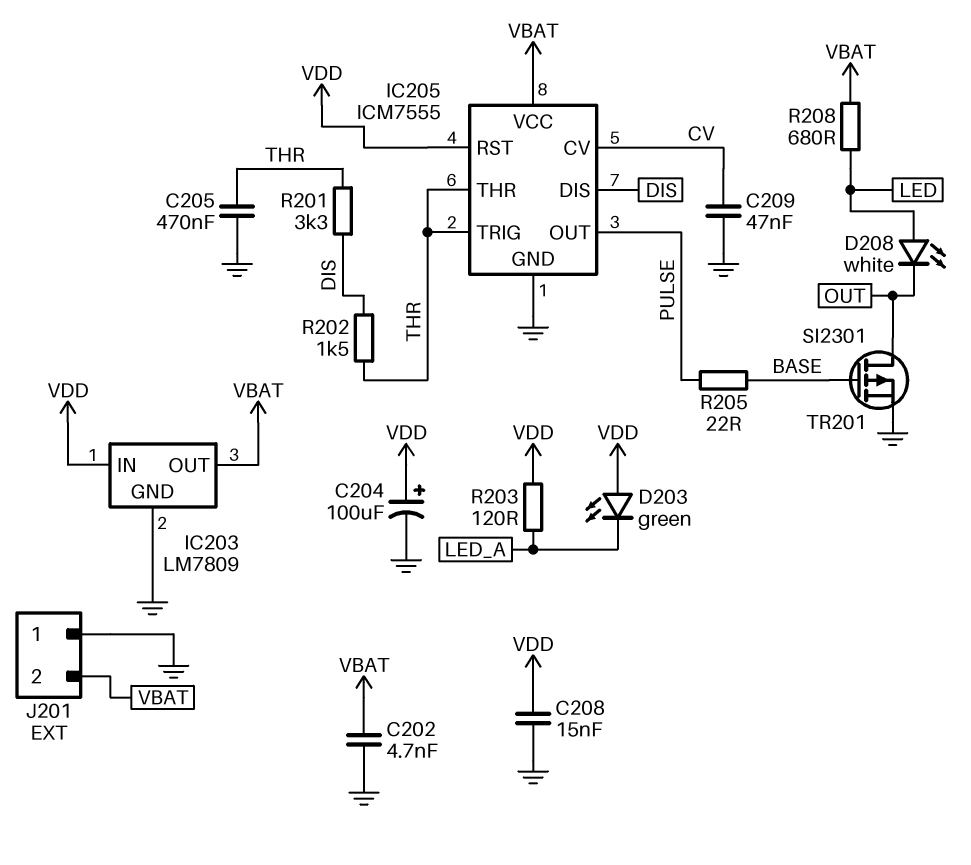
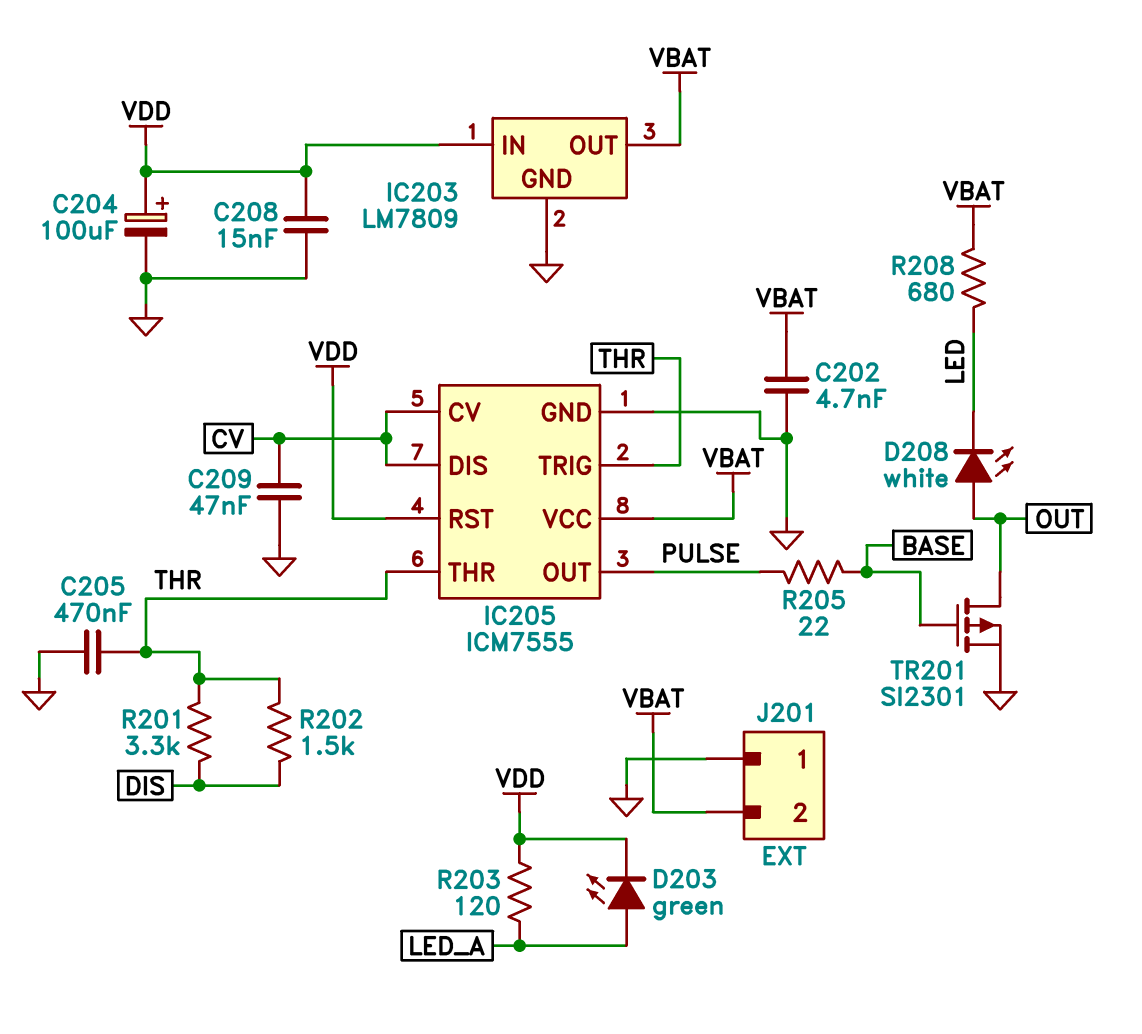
D203: LED green (A VDD, K LED_A) -> LED green (A LED_A, K VDD)
D208: LED white (A LED, K OUT) -> LED white (A OUT, K LED)
IC205 pin DIS: DIS -> CV

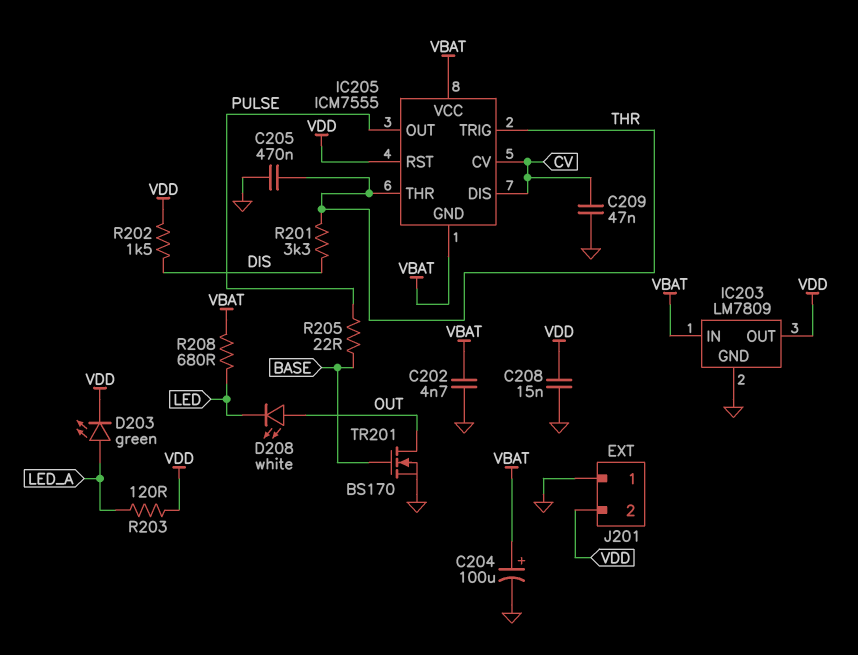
C204: 100uF (plus VDD, minus GND) -> 100uF (plus VBAT, minus GND)
IC203 pin IN: VDD -> VBAT
IC203 pin OUT: VBAT -> VDD
IC205 pin GND: GND -> VBAT
J201 pin 2: VBAT -> VDD
R202: 1.5k (DIS, THR) -> 1.5k (DIS, VDD)
TR201: PMOS SI2301 (G BASE, D OUT, S GND) -> NMOS BS170 (G BASE, D OUT, S GND)

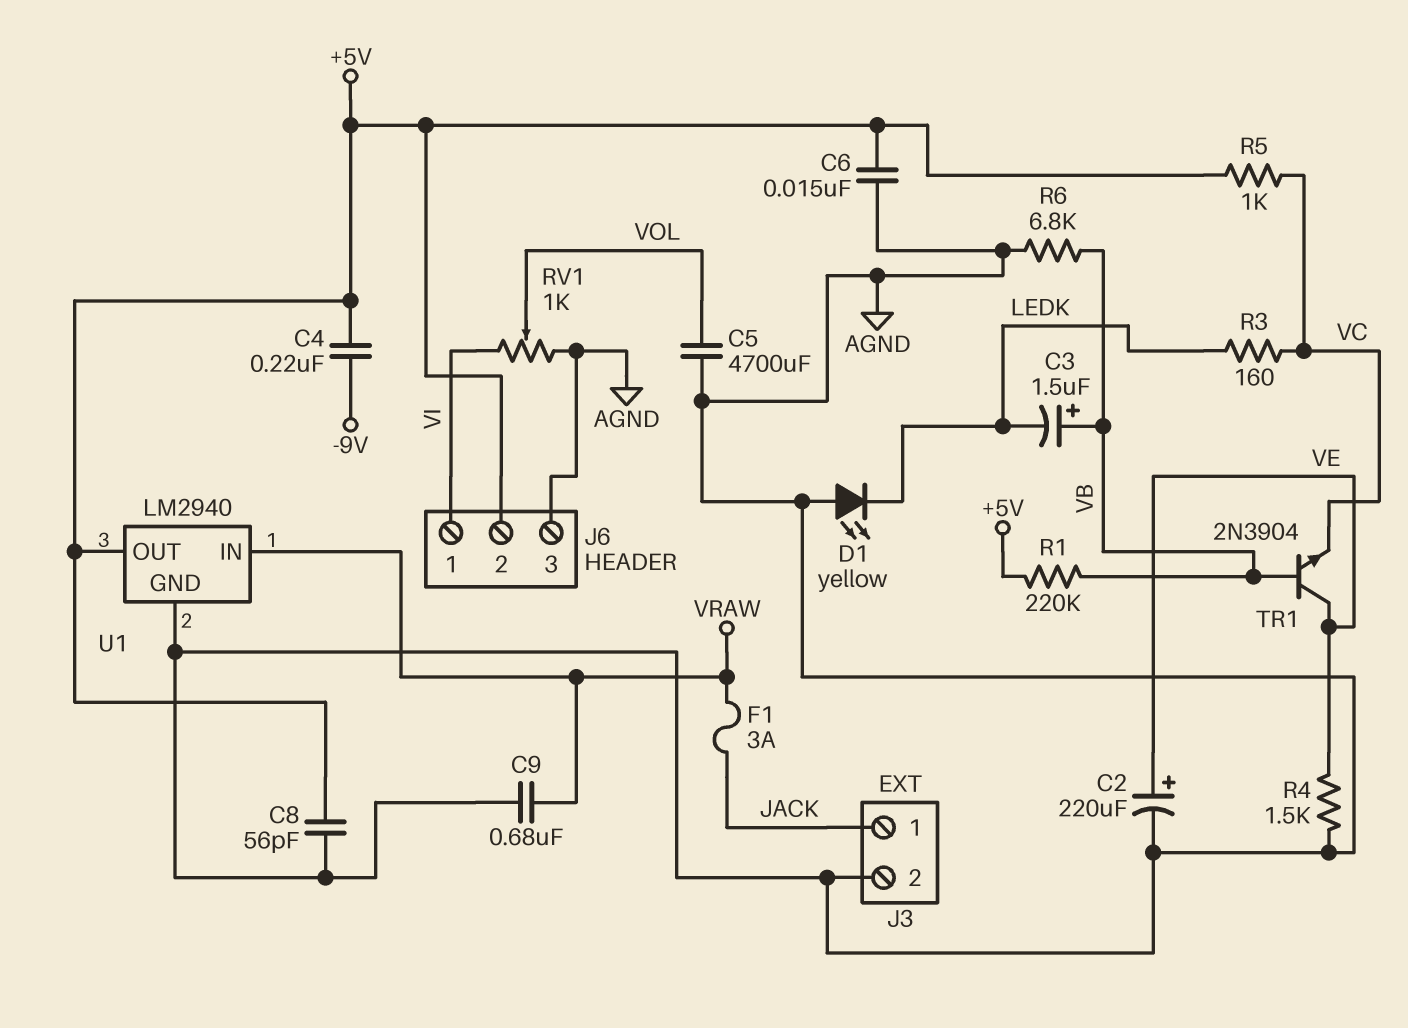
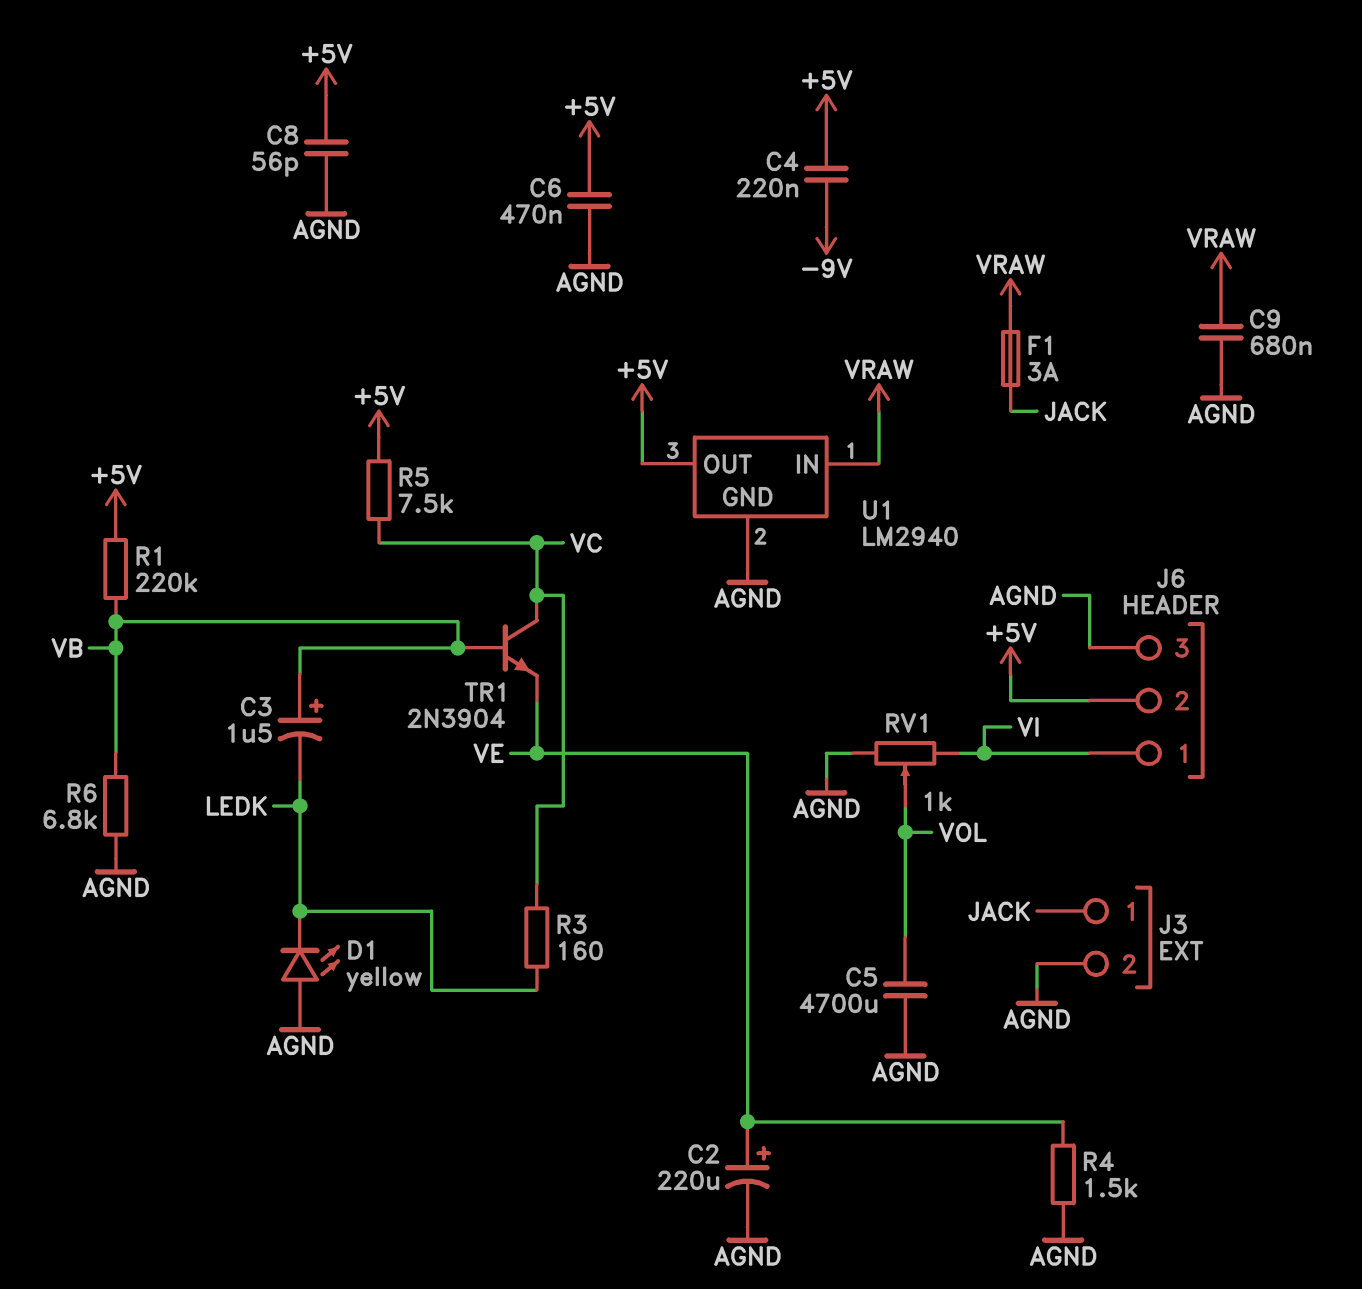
C6: 15nF (+5V, AGND) -> 470nF (+5V, AGND)
R5: 1k (+5V, VC) -> 7.5k (+5V, VC)
TR1: NPN 2N3904 (B VB, C VE, E VC) -> NPN 2N3904 (B VB, C VC, E VE)

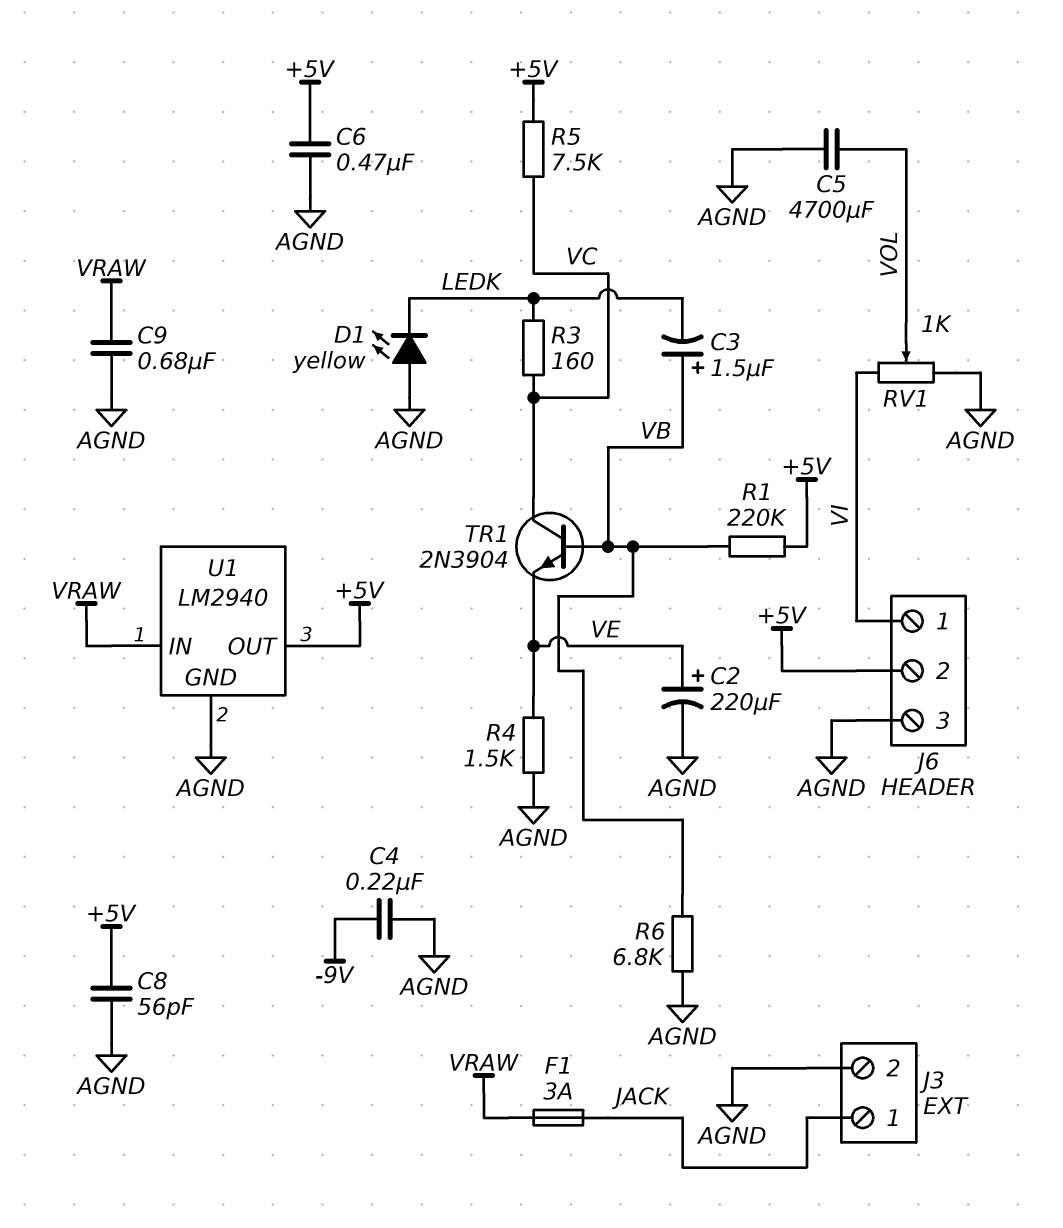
C4: 220nF (+5V, -9V) -> 220nF (-9V, AGND)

# [ASSIGNED TASK]
Extract only the lines from the one that contains "IC203 pin IN: VDD -> VBAT" through the end of the records, inclusive, and omit every picture.

# [REPLY]
IC203 pin IN: VDD -> VBAT
IC203 pin OUT: VBAT -> VDD
IC205 pin GND: GND -> VBAT
J201 pin 2: VBAT -> VDD
R202: 1.5k (DIS, THR) -> 1.5k (DIS, VDD)
TR201: PMOS SI2301 (G BASE, D OUT, S GND) -> NMOS BS170 (G BASE, D OUT, S GND)

C6: 15nF (+5V, AGND) -> 470nF (+5V, AGND)
R5: 1k (+5V, VC) -> 7.5k (+5V, VC)
TR1: NPN 2N3904 (B VB, C VE, E VC) -> NPN 2N3904 (B VB, C VC, E VE)

C4: 220nF (+5V, -9V) -> 220nF (-9V, AGND)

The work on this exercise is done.